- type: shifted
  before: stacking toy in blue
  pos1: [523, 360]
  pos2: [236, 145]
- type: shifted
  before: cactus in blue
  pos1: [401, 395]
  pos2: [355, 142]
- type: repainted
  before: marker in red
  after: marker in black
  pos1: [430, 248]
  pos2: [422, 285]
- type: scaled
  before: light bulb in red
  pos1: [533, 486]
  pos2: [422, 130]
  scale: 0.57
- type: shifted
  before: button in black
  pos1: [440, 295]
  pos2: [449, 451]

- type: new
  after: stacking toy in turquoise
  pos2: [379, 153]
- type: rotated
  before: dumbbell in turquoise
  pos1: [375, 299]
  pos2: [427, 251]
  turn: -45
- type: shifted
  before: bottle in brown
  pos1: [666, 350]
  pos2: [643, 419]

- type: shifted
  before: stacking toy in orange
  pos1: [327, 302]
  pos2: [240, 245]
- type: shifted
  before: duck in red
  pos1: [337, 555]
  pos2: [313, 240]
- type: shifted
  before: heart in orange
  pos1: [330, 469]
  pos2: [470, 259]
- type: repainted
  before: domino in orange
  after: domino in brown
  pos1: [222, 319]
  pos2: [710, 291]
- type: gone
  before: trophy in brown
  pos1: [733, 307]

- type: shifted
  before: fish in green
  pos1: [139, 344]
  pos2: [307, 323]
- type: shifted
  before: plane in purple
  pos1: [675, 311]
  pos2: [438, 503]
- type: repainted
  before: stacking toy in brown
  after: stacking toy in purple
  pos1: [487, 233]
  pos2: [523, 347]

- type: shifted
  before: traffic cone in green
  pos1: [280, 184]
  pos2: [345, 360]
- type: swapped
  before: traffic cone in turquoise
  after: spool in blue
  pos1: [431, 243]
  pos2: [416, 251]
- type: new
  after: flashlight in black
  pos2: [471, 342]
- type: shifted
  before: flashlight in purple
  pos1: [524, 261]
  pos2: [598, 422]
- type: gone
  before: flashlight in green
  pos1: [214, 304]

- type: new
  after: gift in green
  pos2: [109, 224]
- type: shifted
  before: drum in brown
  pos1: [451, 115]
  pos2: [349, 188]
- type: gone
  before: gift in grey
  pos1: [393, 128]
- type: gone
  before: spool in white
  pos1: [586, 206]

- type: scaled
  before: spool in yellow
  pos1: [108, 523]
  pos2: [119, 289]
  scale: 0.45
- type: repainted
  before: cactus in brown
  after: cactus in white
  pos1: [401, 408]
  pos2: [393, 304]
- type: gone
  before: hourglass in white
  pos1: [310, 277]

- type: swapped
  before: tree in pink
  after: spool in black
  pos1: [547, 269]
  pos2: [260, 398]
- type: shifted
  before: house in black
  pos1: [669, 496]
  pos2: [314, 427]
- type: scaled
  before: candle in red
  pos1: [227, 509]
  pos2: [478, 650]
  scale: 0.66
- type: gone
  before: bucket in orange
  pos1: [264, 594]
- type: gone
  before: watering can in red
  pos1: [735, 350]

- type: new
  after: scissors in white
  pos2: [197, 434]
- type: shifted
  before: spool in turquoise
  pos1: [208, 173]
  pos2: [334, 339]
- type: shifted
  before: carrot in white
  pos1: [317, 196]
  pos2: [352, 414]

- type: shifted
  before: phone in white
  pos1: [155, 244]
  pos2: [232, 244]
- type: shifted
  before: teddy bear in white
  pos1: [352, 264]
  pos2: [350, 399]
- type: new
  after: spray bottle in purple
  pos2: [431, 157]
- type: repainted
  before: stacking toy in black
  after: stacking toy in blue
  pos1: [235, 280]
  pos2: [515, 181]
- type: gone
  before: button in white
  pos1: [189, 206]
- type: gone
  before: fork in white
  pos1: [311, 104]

☆ ☆ ☆

Your instructions.
A verbatim transcription is needed of the lines above, starting at the line with "after: marker in black" and ending at the line with "pos1: [440, 295]", both included, and of nothing else.

Result of the exercise.
  after: marker in black
  pos1: [430, 248]
  pos2: [422, 285]
- type: scaled
  before: light bulb in red
  pos1: [533, 486]
  pos2: [422, 130]
  scale: 0.57
- type: shifted
  before: button in black
  pos1: [440, 295]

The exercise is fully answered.